*Data excerpts*:
══════════════════════════════

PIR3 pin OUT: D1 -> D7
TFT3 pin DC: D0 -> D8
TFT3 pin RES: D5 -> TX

══════════════════════════════

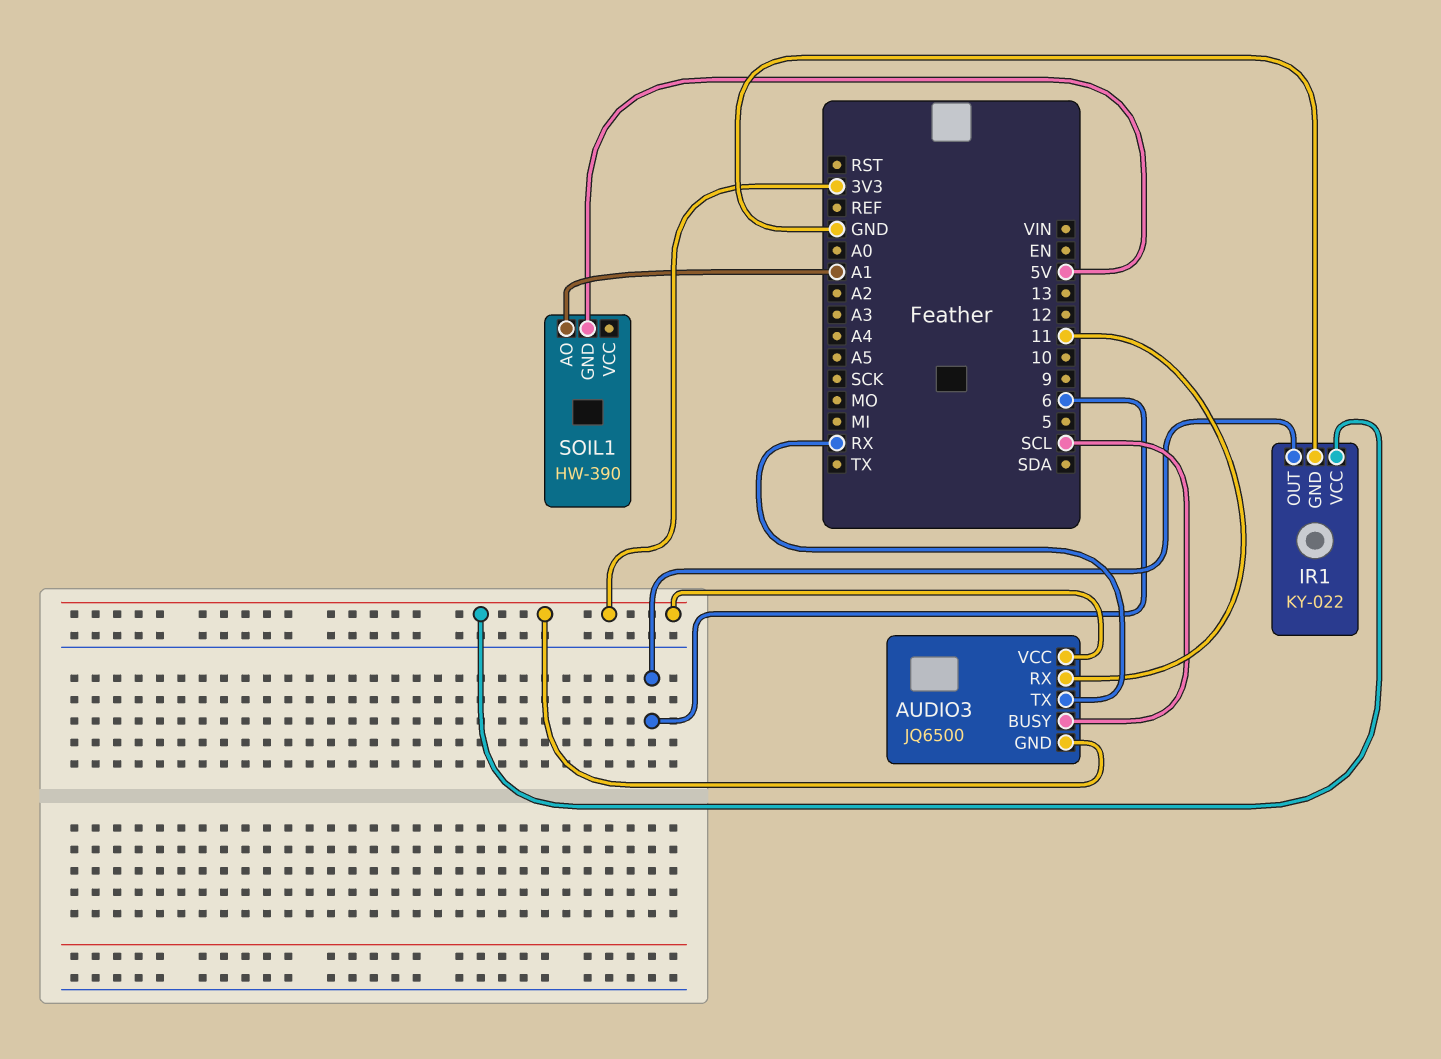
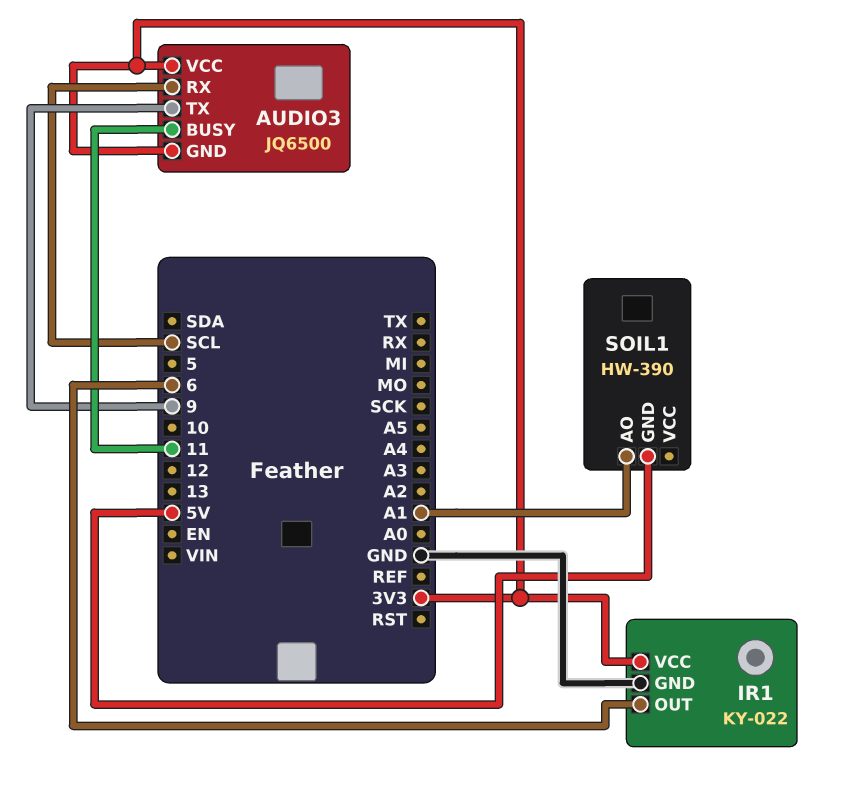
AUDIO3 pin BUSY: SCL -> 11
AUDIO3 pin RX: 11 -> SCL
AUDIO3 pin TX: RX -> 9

══════════════════════════════

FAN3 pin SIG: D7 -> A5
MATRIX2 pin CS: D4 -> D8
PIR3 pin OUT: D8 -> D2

══════════════════════════════

In the entries above, find the line holding "FAN3 pin SIG: D7 -> A5" and the line holding "PIR3 pin OUT: D8 -> D2", then retype exactly those two lines and every line between them, and nothing else.

FAN3 pin SIG: D7 -> A5
MATRIX2 pin CS: D4 -> D8
PIR3 pin OUT: D8 -> D2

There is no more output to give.